Entries provided -
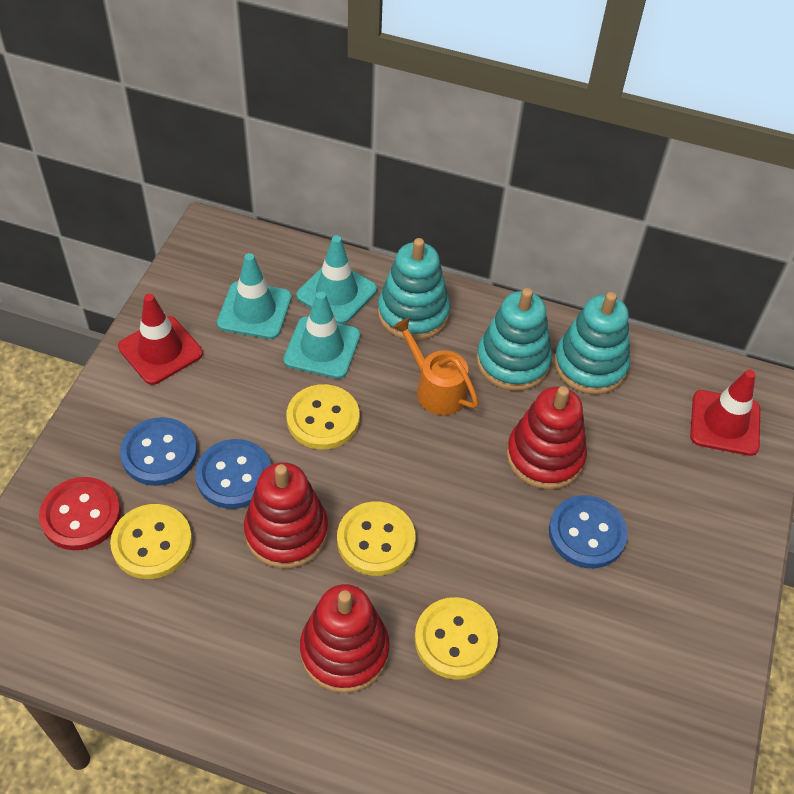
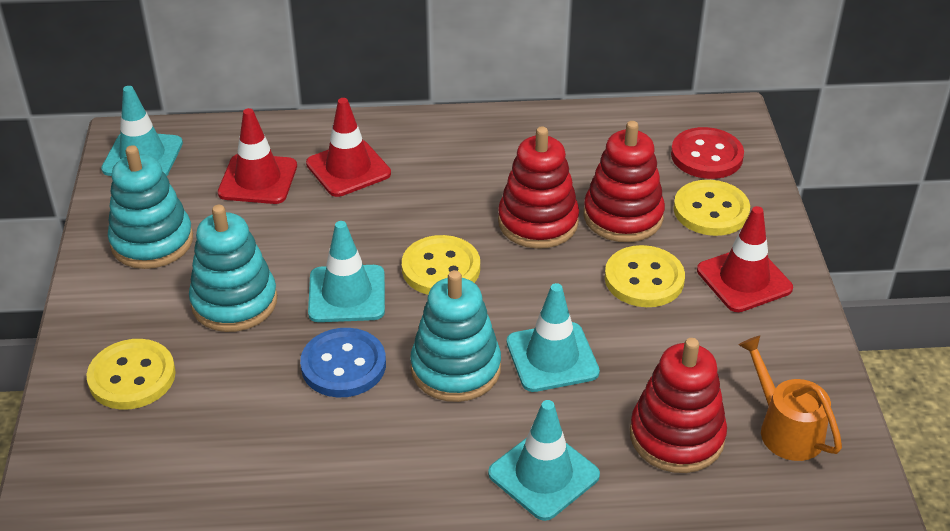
blue button: 3 -> 1
red traffic cone: 2 -> 3
turquoise traffic cone: 3 -> 4

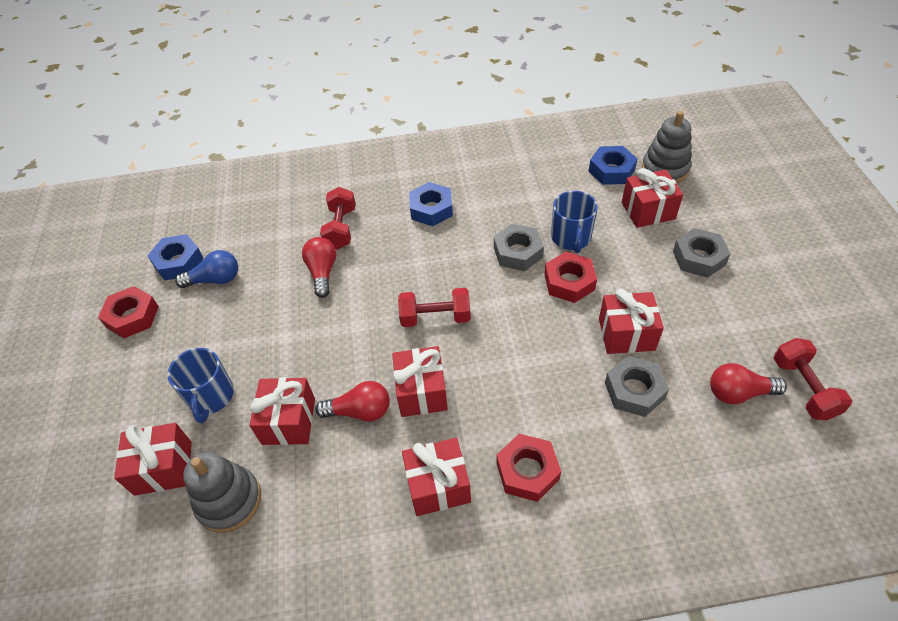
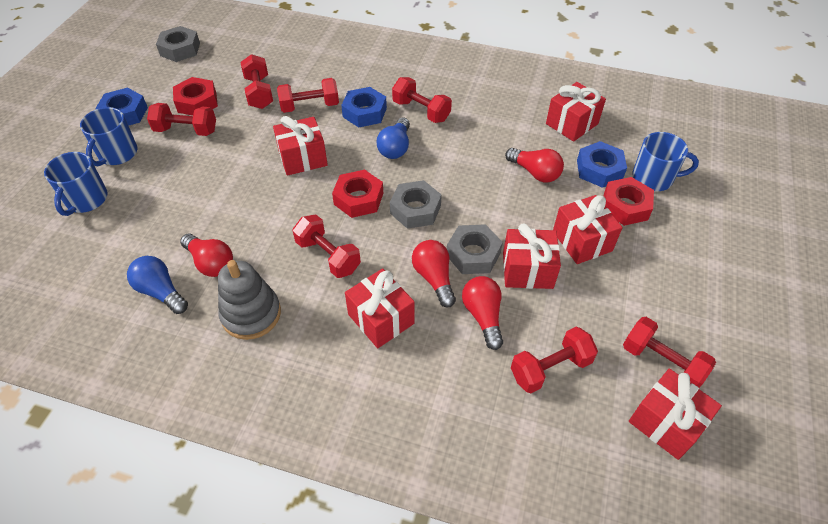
blue light bulb: 1 -> 2
blue mug: 2 -> 3
grey stacking toy: 2 -> 1
red dumbbell: 3 -> 7
red light bulb: 3 -> 4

Activity -
From the first line to the last, repeat the listing exactly and skip its images.

Response to the task -
blue button: 3 -> 1
red traffic cone: 2 -> 3
turquoise traffic cone: 3 -> 4

blue light bulb: 1 -> 2
blue mug: 2 -> 3
grey stacking toy: 2 -> 1
red dumbbell: 3 -> 7
red light bulb: 3 -> 4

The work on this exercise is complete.